- _Task prompt_
From the line containing "berry (white)" to the end of the entries, return every line exactly, both ends included, and add nothing.

Spatial reasoning data:
+ + + +
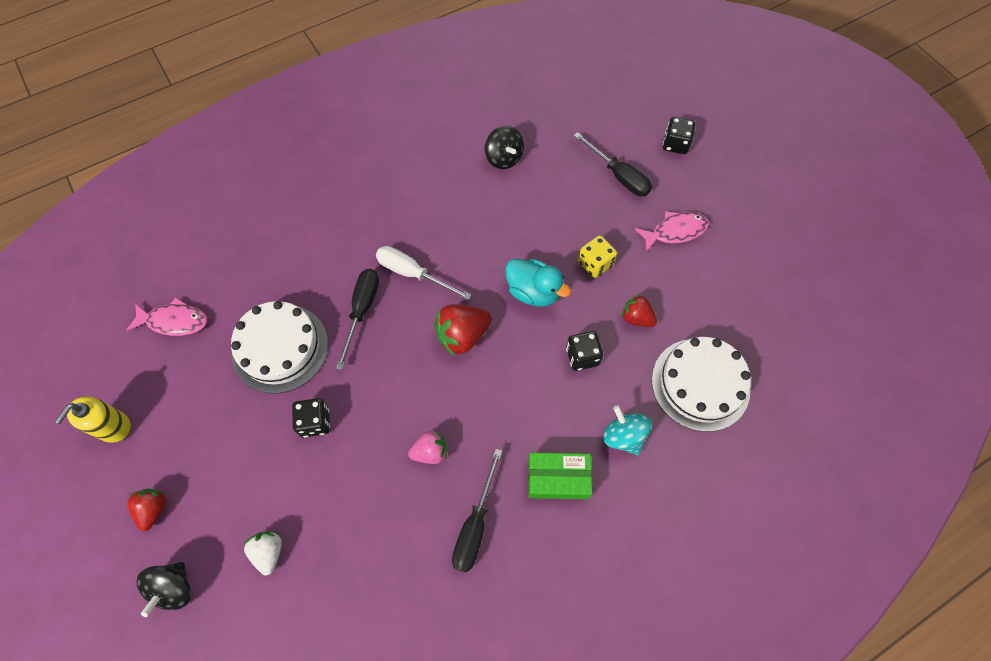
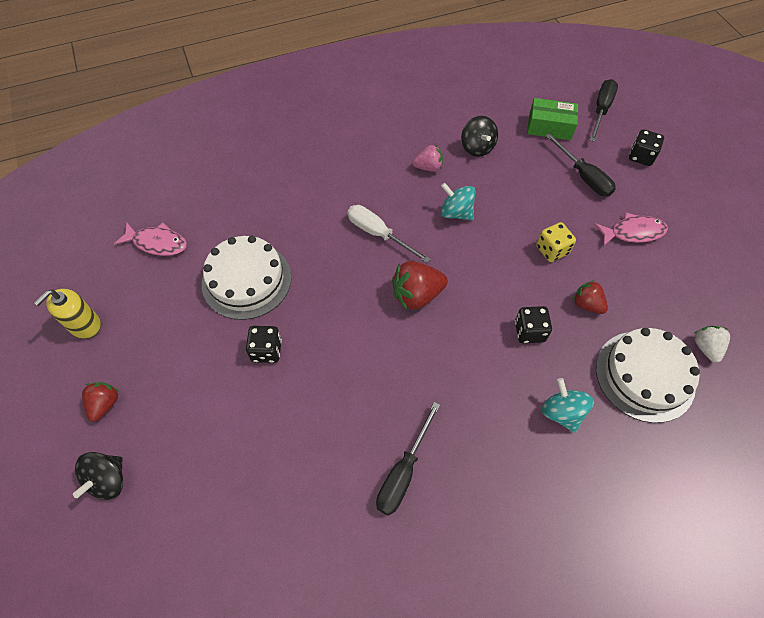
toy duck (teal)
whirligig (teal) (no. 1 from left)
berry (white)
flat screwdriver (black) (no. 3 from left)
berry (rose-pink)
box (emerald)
+ + + +
- _Solved problem_
berry (white)
flat screwdriver (black) (no. 3 from left)
berry (rose-pink)
box (emerald)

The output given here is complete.